> **WHAT THIS TASK INVOLVES**: Collect all lines from the records below that include the word "none".

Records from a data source

━━━━━━━━━━━━━━━━

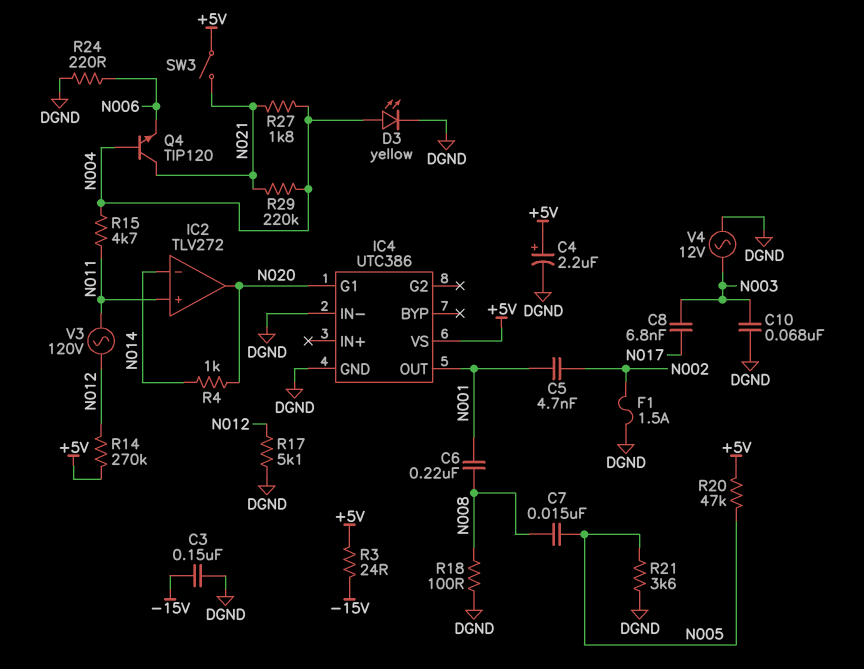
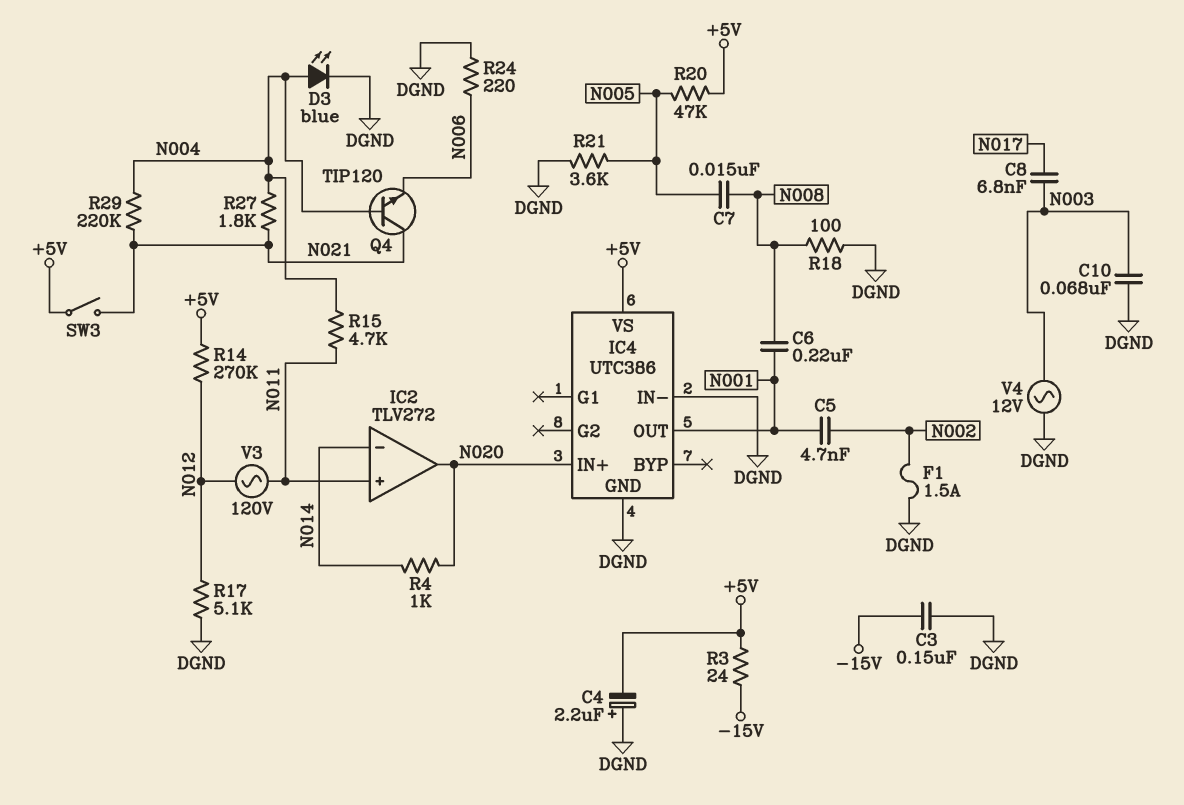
C4: 2.2uF (plus +5V, minus DGND) -> 2.2uF (plus DGND, minus +5V)
D3: LED yellow (A N004, K DGND) -> LED blue (A N004, K DGND)
IC4 pin G1: N020 -> none
IC4 pin IN+: none -> N020

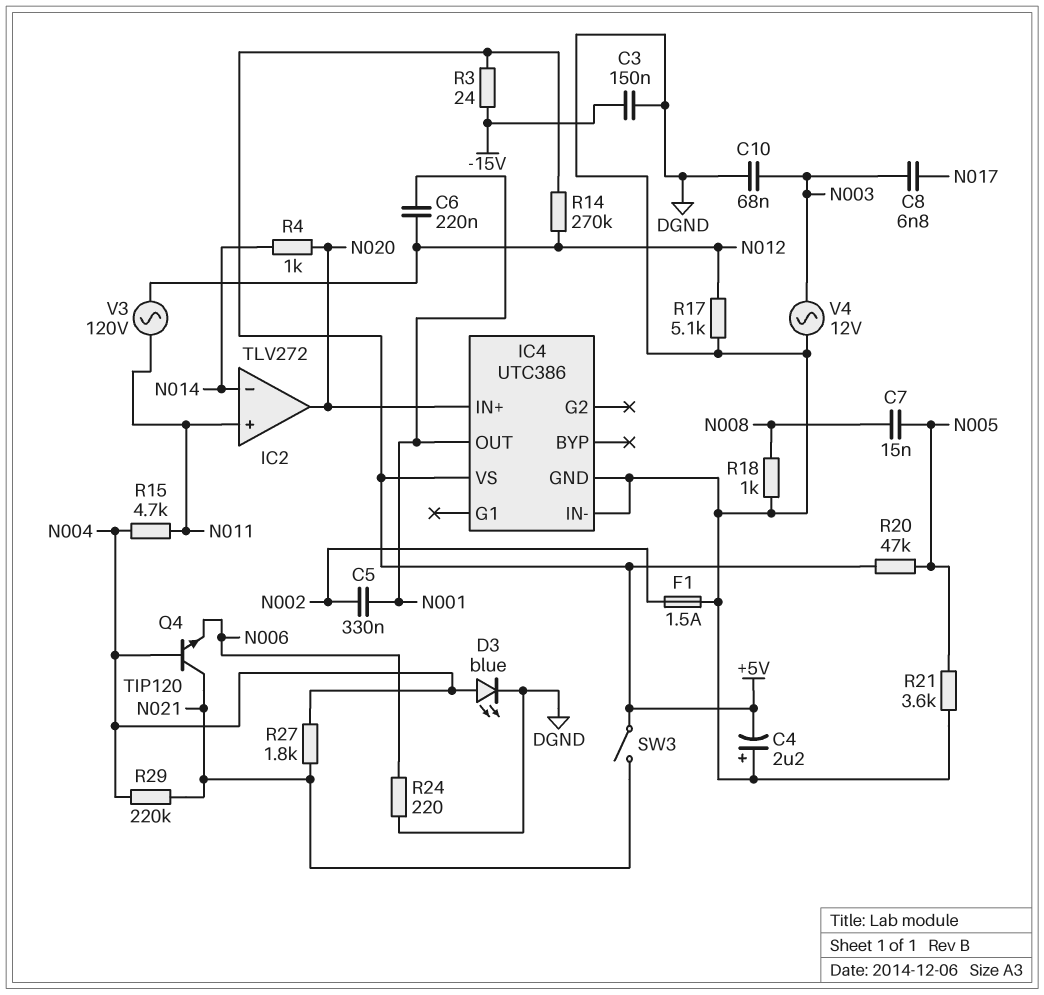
C5: 4.7nF (N001, N002) -> 330nF (N001, N002)
C6: 220nF (N001, N008) -> 220nF (N001, N012)
R18: 100 (DGND, N008) -> 1k (DGND, N008)

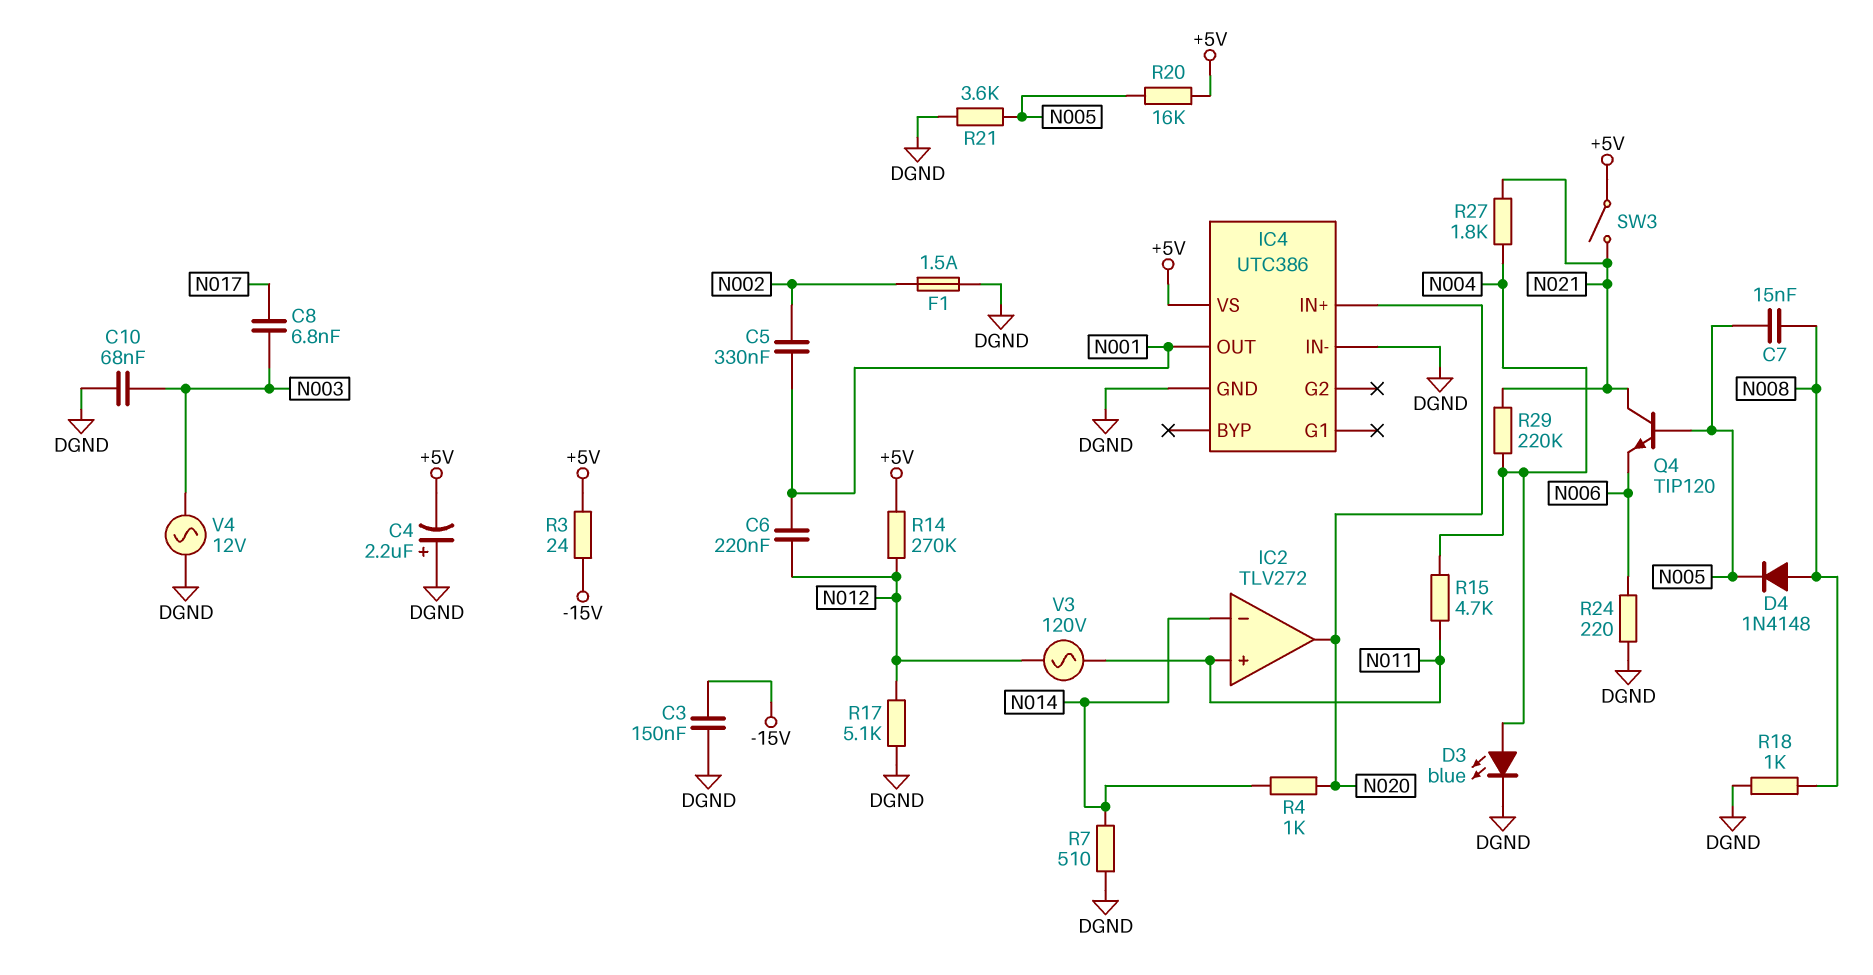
D4: none -> diode 1N4148 (A N008, K N005)
Q4: NPN TIP120 (B N004, C N021, E N006) -> NPN TIP120 (B N005, C N021, E N006)
R7: none -> 510 (DGND, N014)
R20: 47k (+5V, N005) -> 16k (+5V, N005)

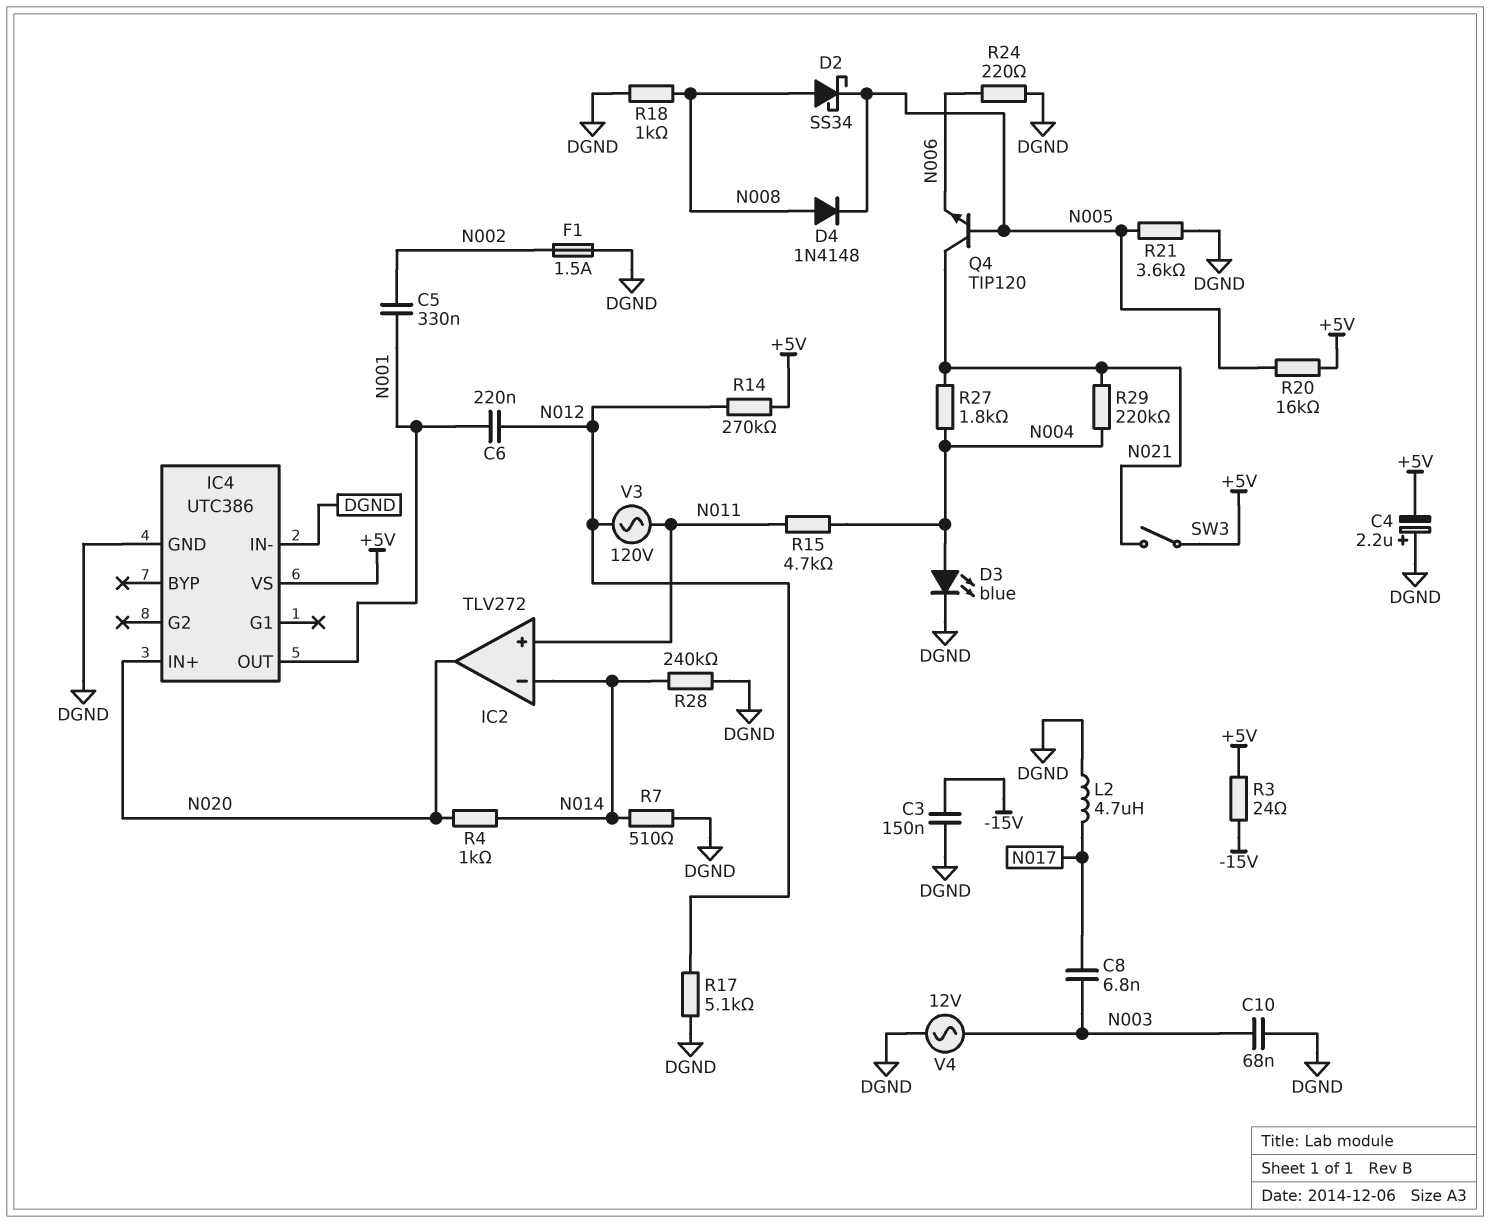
C7: 15nF (N005, N008) -> none
D2: none -> schottky SS34 (A N008, K N005)
L2: none -> 4.7uH (DGND, N017)
R28: none -> 240k (DGND, N014)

━━━━━━━━━━━━━━━━

> **EXPECTED ANSWER**:
IC4 pin G1: N020 -> none
IC4 pin IN+: none -> N020
D4: none -> diode 1N4148 (A N008, K N005)
R7: none -> 510 (DGND, N014)
C7: 15nF (N005, N008) -> none
D2: none -> schottky SS34 (A N008, K N005)
L2: none -> 4.7uH (DGND, N017)
R28: none -> 240k (DGND, N014)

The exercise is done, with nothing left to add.